(Data excerpts)
START

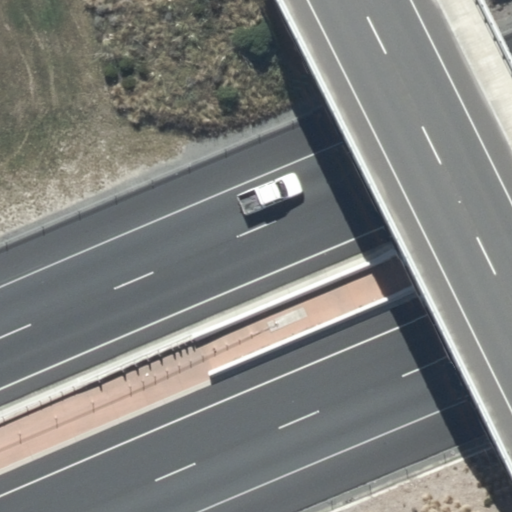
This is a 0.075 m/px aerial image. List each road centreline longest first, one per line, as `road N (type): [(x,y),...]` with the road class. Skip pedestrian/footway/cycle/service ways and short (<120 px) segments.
road 1 (motorway): [(0,337),(511,123)]
road 2 (motorway): [(511,335),(87,511)]
road 3 (tertiary): [(511,308),(359,0)]
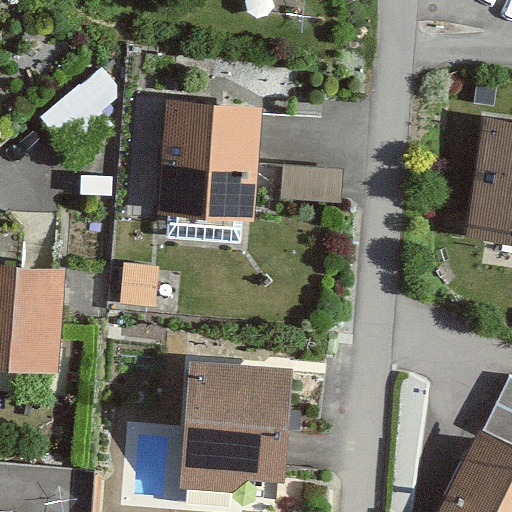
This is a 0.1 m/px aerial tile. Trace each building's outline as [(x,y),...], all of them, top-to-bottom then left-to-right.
[(244,223),(250,108),(158,103),(152,219),(244,223)] [(511,249),(511,123),(476,119),(460,243),(511,249)] [(332,207),(334,174),(273,170),(271,204),(332,207)] [(0,364),(41,369),(52,271),(0,265),(0,364)] [(147,271),(117,269),(114,303),(144,305),(147,271)] [(169,486),(225,490),(233,478),(272,481),(280,370),(178,363),(169,486)] [(511,511),(511,385),(503,381),(476,434),(471,431),(430,511),(511,511)]
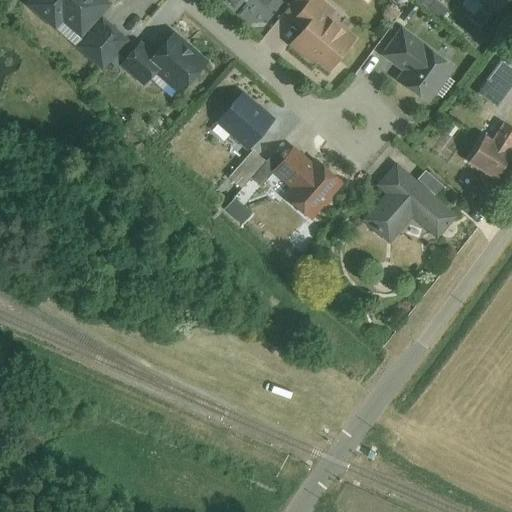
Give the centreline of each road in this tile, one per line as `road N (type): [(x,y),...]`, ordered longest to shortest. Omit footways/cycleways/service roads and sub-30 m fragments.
road 1 (unclassified): [(298,511),(511,220)]
road 2 (residential): [(184,0),(334,129)]
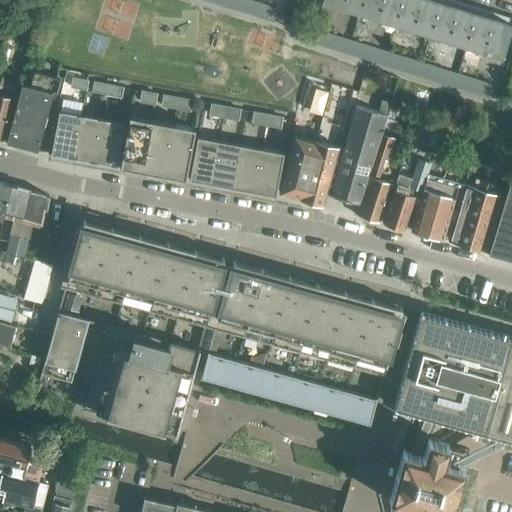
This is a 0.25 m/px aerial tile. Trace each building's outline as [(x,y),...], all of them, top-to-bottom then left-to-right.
[(207,0),(238,10),(240,0),(207,0)] [(252,0),(240,0),(238,10),(273,21),(277,8),(252,0)] [(323,0),(323,1),(359,12),(362,0),(323,0)] [(362,0),(359,12),(394,23),(401,0),(362,0)] [(401,0),(394,23),(430,35),(440,1),(437,0),(401,0)] [(430,35),(466,46),(476,12),(440,1),(430,35)] [(476,12),(466,46),(501,57),(511,23),(476,12)] [(311,41),(346,52),(350,39),(315,28),(311,41)] [(346,52),(382,63),(386,50),(350,39),(346,52)] [(382,63),(417,74),(421,61),(386,50),(382,63)] [(417,74),(453,86),(463,53),(461,53),(455,72),(421,61),(417,74)] [(463,53),(453,86),(496,99),(502,82),(494,80),(493,84),(464,75),(470,55),(463,53)] [(330,59),(313,115),(317,116),(345,125),(349,126),(355,105),(366,70),(365,70),(330,59)] [(0,91),(18,96),(22,80),(2,76),(0,87),(0,91)] [(73,77),(71,86),(86,89),(88,80),(73,77)] [(95,81),(93,90),(121,95),(123,86),(95,81)] [(6,142),(37,150),(53,92),(22,84),(6,142)] [(142,90),(140,100),(155,103),(157,93),(142,90)] [(164,94),(162,105),(190,110),(192,99),(164,94)] [(0,140),(2,141),(13,99),(0,95),(0,140)] [(212,103),(210,113),(238,119),(240,108),(212,103)] [(51,153),(73,157),(81,114),(59,110),(51,153)] [(254,111),(252,121),(280,127),(282,116),(254,111)] [(73,157),(94,161),(102,118),(81,114),(73,157)] [(120,166),(142,170),(152,119),(130,115),(120,166)] [(102,118),(94,161),(116,165),(124,122),(102,118)] [(142,170),(163,174),(173,123),(152,119),(142,170)] [(173,123),(163,174),(185,178),(195,127),(173,123)] [(301,198),(323,204),(338,146),(316,140),(316,141),(295,135),(280,192),(301,197),(301,198)] [(189,179),(211,183),(219,140),(197,136),(189,179)] [(387,160),(393,141),(380,137),(369,172),(356,214),(378,221),(392,179),(379,175),(384,159),(387,160)] [(211,183),(232,187),(241,144),(219,140),(211,183)] [(232,187),(254,191),(262,148),(241,144),(232,187)] [(262,148),(254,191),(276,195),(284,152),(262,148)] [(382,222),(405,229),(413,203),(417,205),(430,167),(416,162),(406,193),(393,188),(382,222)] [(367,175),(339,167),(332,195),(358,202),(367,175)] [(423,188),(411,230),(443,239),(444,238),(449,240),(465,184),(428,173),(423,188)] [(488,252),(511,258),(511,174),(511,175),(505,194),(505,195),(488,252)] [(0,219),(3,220),(4,215),(12,184),(0,181),(0,219)] [(448,240),(488,252),(505,195),(465,183),(465,184),(449,240),(448,240)] [(6,251),(14,254),(31,189),(12,184),(4,215),(14,218),(6,251)] [(31,189),(14,254),(24,256),(32,223),(43,226),(50,194),(31,189)] [(65,286),(60,284),(60,286),(206,326),(224,260),(225,258),(222,257),(222,258),(203,253),(204,251),(199,249),(198,252),(197,251),(197,250),(194,249),(194,250),(176,245),(176,243),(171,242),(170,244),(169,243),(169,242),(167,242),(166,243),(148,238),(149,235),(143,234),(143,236),(141,236),(141,235),(139,234),(139,235),(120,230),(121,228),(116,226),(115,229),(113,228),(114,227),(111,226),(111,228),(93,223),(85,221),(86,219),(83,219),(83,221),(65,286)] [(42,253),(40,261),(52,264),(54,265),(55,256),(42,253)] [(52,264),(40,261),(24,256),(13,295),(41,303),(46,284),(47,285),(48,283),(46,283),(52,264)] [(232,262),(214,328),(388,376),(389,375),(384,373),(392,341),(397,342),(402,328),(396,326),(402,307),(400,306),(399,307),(381,302),(382,300),(376,298),(376,300),(374,300),(374,299),(372,298),(372,299),(353,294),(354,292),(349,291),(348,293),(346,292),(347,291),(344,291),(344,292),(325,287),(326,284),(321,283),(320,285),(319,285),(319,284),(316,283),(316,284),(298,279),(298,277),(293,275),(292,278),(291,277),(291,276),(289,275),(288,276),(270,271),(271,269),(265,268),(265,270),(263,269),(263,268),(261,268),(261,269),(248,265),(249,263),(240,261),(239,263),(235,262),(235,261),(233,260),(232,262)] [(67,291),(63,307),(78,311),(83,295),(67,291)] [(0,320),(10,324),(18,298),(0,292),(0,320)] [(21,305),(16,325),(36,331),(47,333),(53,314),(41,311),(21,305)] [(58,310),(40,378),(41,378),(42,373),(72,381),(88,320),(107,325),(84,408),(175,433),(175,434),(177,434),(177,432),(182,413),(182,414),(183,411),(182,411),(187,393),(188,393),(189,390),(188,390),(193,372),(194,372),(194,369),(199,350),(200,350),(200,349),(58,310)] [(434,511),(452,511),(465,467),(452,463),(444,461),(445,459),(449,444),(428,438),(424,455),(418,454),(434,417),(495,434),(494,437),(504,440),(504,437),(511,439),(511,336),(421,312),(394,406),(398,407),(397,413),(415,418),(416,412),(426,415),(411,452),(403,450),(389,499),(434,511)] [(0,320),(0,344),(9,347),(16,325),(10,324),(0,320)] [(377,397),(208,350),(202,373),(204,374),(204,373),(218,377),(217,380),(243,387),(244,384),(258,388),(257,389),(260,390),(260,388),(274,392),(273,395),(299,402),(300,399),(315,403),(314,404),(317,405),(317,404),(329,407),(328,410),(354,418),(355,414),(369,418),(368,419),(371,420),(377,397)] [(267,352),(252,357),(252,361),(264,365),(267,352)] [(30,354),(28,363),(38,366),(40,357),(30,354)] [(33,423),(30,435),(48,440),(51,428),(33,423)] [(0,464),(9,467),(8,472),(38,479),(42,465),(32,462),(29,471),(25,470),(31,445),(0,437),(0,464)] [(452,463),(504,440),(494,437),(445,459),(444,461),(452,463)] [(55,477),(74,482),(85,444),(65,439),(55,477)] [(0,494),(1,496),(2,496),(1,499),(26,505),(24,511),(41,511),(42,509),(31,506),(38,481),(1,472),(0,475),(0,494)] [(68,511),(72,500),(73,495),(57,491),(55,495),(54,495),(49,511),(68,511)] [(140,511),(211,511),(212,510),(176,501),(176,504),(144,496),(143,498),(140,511)]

END

_PROBLEM_
Copy out the records above line for line, leaving out the pictures.

_SOLUTION TO THE PROBLEM_
This is a 0.075 m/px aerial image. List each road centreline longest first, one per line, as `road N (type): [(x,y),...]` with the road class. Skip pedestrian/footway/cycle/service ways and short (<120 px) segments.
road 1 (motorway): [(0,337),(511,123)]
road 2 (motorway): [(511,335),(87,511)]
road 3 (tertiary): [(511,308),(359,0)]
This is a 0.1 m/px aerial tile. Trace each building's outline as [(x,y),...], all of them, top-to-bottom then left-to-right.
[(244,223),(250,108),(158,103),(152,219),(244,223)] [(511,249),(511,123),(476,119),(460,243),(511,249)] [(332,207),(334,174),(273,170),(271,204),(332,207)] [(0,364),(41,369),(52,271),(0,265),(0,364)] [(147,271),(117,269),(114,303),(144,305),(147,271)] [(169,486),(225,490),(233,478),(272,481),(280,370),(178,363),(169,486)] [(511,511),(511,385),(503,381),(476,434),(471,431),(430,511),(511,511)]
Give the centreline of each road in this tile, one per line as `road N (type): [(x,y),...]`, ordered longest to shortest. Omit footways/cycleways/service roads and sub-30 m fragments.
road 1 (unclassified): [(298,511),(511,220)]
road 2 (residential): [(184,0),(334,129)]
This is a 0.25 m/px aerial tile. Trace each building's outline as [(x,y),...], all of them, top-to-bottom then left-to-right.
[(207,0),(238,10),(240,0),(207,0)] [(252,0),(240,0),(238,10),(273,21),(277,8),(252,0)] [(323,0),(323,1),(359,12),(362,0),(323,0)] [(362,0),(359,12),(394,23),(401,0),(362,0)] [(401,0),(394,23),(430,35),(440,1),(437,0),(401,0)] [(430,35),(466,46),(476,12),(440,1),(430,35)] [(476,12),(466,46),(501,57),(511,23),(476,12)] [(311,41),(346,52),(350,39),(315,28),(311,41)] [(346,52),(382,63),(386,50),(350,39),(346,52)] [(382,63),(417,74),(421,61),(386,50),(382,63)] [(417,74),(453,86),(463,53),(461,53),(455,72),(421,61),(417,74)] [(463,53),(453,86),(496,99),(502,82),(494,80),(493,84),(464,75),(470,55),(463,53)] [(330,59),(313,115),(317,116),(345,125),(349,126),(355,105),(366,70),(365,70),(330,59)] [(0,91),(18,96),(22,80),(2,76),(0,87),(0,91)] [(73,77),(71,86),(86,89),(88,80),(73,77)] [(95,81),(93,90),(121,95),(123,86),(95,81)] [(6,142),(37,150),(53,92),(22,84),(6,142)] [(142,90),(140,100),(155,103),(157,93),(142,90)] [(164,94),(162,105),(190,110),(192,99),(164,94)] [(0,140),(2,141),(13,99),(0,95),(0,140)] [(212,103),(210,113),(238,119),(240,108),(212,103)] [(51,153),(73,157),(81,114),(59,110),(51,153)] [(254,111),(252,121),(280,127),(282,116),(254,111)] [(73,157),(94,161),(102,118),(81,114),(73,157)] [(120,166),(142,170),(152,119),(130,115),(120,166)] [(102,118),(94,161),(116,165),(124,122),(102,118)] [(142,170),(163,174),(173,123),(152,119),(142,170)] [(173,123),(163,174),(185,178),(195,127),(173,123)] [(301,198),(323,204),(338,146),(316,140),(316,141),(295,135),(280,192),(301,197),(301,198)] [(189,179),(211,183),(219,140),(197,136),(189,179)] [(387,160),(393,141),(380,137),(369,172),(356,214),(378,221),(392,179),(379,175),(384,159),(387,160)] [(211,183),(232,187),(241,144),(219,140),(211,183)] [(232,187),(254,191),(262,148),(241,144),(232,187)] [(262,148),(254,191),(276,195),(284,152),(262,148)] [(382,222),(405,229),(413,203),(417,205),(430,167),(416,162),(406,193),(393,188),(382,222)] [(367,175),(339,167),(332,195),(358,202),(367,175)] [(423,188),(411,230),(443,239),(444,238),(449,240),(465,184),(428,173),(423,188)] [(488,252),(511,258),(511,174),(511,175),(505,194),(505,195),(488,252)] [(0,219),(3,220),(4,215),(12,184),(0,181),(0,219)] [(448,240),(488,252),(505,195),(465,183),(465,184),(449,240),(448,240)] [(6,251),(14,254),(31,189),(12,184),(4,215),(14,218),(6,251)] [(31,189),(14,254),(24,256),(32,223),(43,226),(50,194),(31,189)] [(65,286),(60,284),(60,286),(206,326),(224,260),(225,258),(222,257),(222,258),(203,253),(204,251),(199,249),(198,252),(197,251),(197,250),(194,249),(194,250),(176,245),(176,243),(171,242),(170,244),(169,243),(169,242),(167,242),(166,243),(148,238),(149,235),(143,234),(143,236),(141,236),(141,235),(139,234),(139,235),(120,230),(121,228),(116,226),(115,229),(113,228),(114,227),(111,226),(111,228),(93,223),(85,221),(86,219),(83,219),(83,221),(65,286)] [(42,253),(40,261),(52,264),(54,265),(55,256),(42,253)] [(52,264),(40,261),(24,256),(13,295),(41,303),(46,284),(47,285),(48,283),(46,283),(52,264)] [(232,262),(214,328),(388,376),(389,375),(384,373),(392,341),(397,342),(402,328),(396,326),(402,307),(400,306),(399,307),(381,302),(382,300),(376,298),(376,300),(374,300),(374,299),(372,298),(372,299),(353,294),(354,292),(349,291),(348,293),(346,292),(347,291),(344,291),(344,292),(325,287),(326,284),(321,283),(320,285),(319,285),(319,284),(316,283),(316,284),(298,279),(298,277),(293,275),(292,278),(291,277),(291,276),(289,275),(288,276),(270,271),(271,269),(265,268),(265,270),(263,269),(263,268),(261,268),(261,269),(248,265),(249,263),(240,261),(239,263),(235,262),(235,261),(233,260),(232,262)] [(67,291),(63,307),(78,311),(83,295),(67,291)] [(0,320),(10,324),(18,298),(0,292),(0,320)] [(21,305),(16,325),(36,331),(47,333),(53,314),(41,311),(21,305)] [(58,310),(40,378),(41,378),(42,373),(72,381),(88,320),(107,325),(84,408),(175,433),(175,434),(177,434),(177,432),(182,413),(182,414),(183,411),(182,411),(187,393),(188,393),(189,390),(188,390),(193,372),(194,372),(194,369),(199,350),(200,350),(200,349),(58,310)] [(434,511),(452,511),(465,467),(452,463),(444,461),(445,459),(449,444),(428,438),(424,455),(418,454),(434,417),(495,434),(494,437),(504,440),(504,437),(511,439),(511,336),(421,312),(394,406),(398,407),(397,413),(415,418),(416,412),(426,415),(411,452),(403,450),(389,499),(434,511)] [(0,320),(0,344),(9,347),(16,325),(10,324),(0,320)] [(377,397),(208,350),(202,373),(204,374),(204,373),(218,377),(217,380),(243,387),(244,384),(258,388),(257,389),(260,390),(260,388),(274,392),(273,395),(299,402),(300,399),(315,403),(314,404),(317,405),(317,404),(329,407),(328,410),(354,418),(355,414),(369,418),(368,419),(371,420),(377,397)] [(267,352),(252,357),(252,361),(264,365),(267,352)] [(30,354),(28,363),(38,366),(40,357),(30,354)] [(33,423),(30,435),(48,440),(51,428),(33,423)] [(0,464),(9,467),(8,472),(38,479),(42,465),(32,462),(29,471),(25,470),(31,445),(0,437),(0,464)] [(452,463),(504,440),(494,437),(445,459),(444,461),(452,463)] [(55,477),(74,482),(85,444),(65,439),(55,477)] [(0,494),(1,496),(2,496),(1,499),(26,505),(24,511),(41,511),(42,509),(31,506),(38,481),(1,472),(0,475),(0,494)] [(68,511),(72,500),(73,495),(57,491),(55,495),(54,495),(49,511),(68,511)] [(140,511),(211,511),(212,510),(176,501),(176,504),(144,496),(143,498),(140,511)]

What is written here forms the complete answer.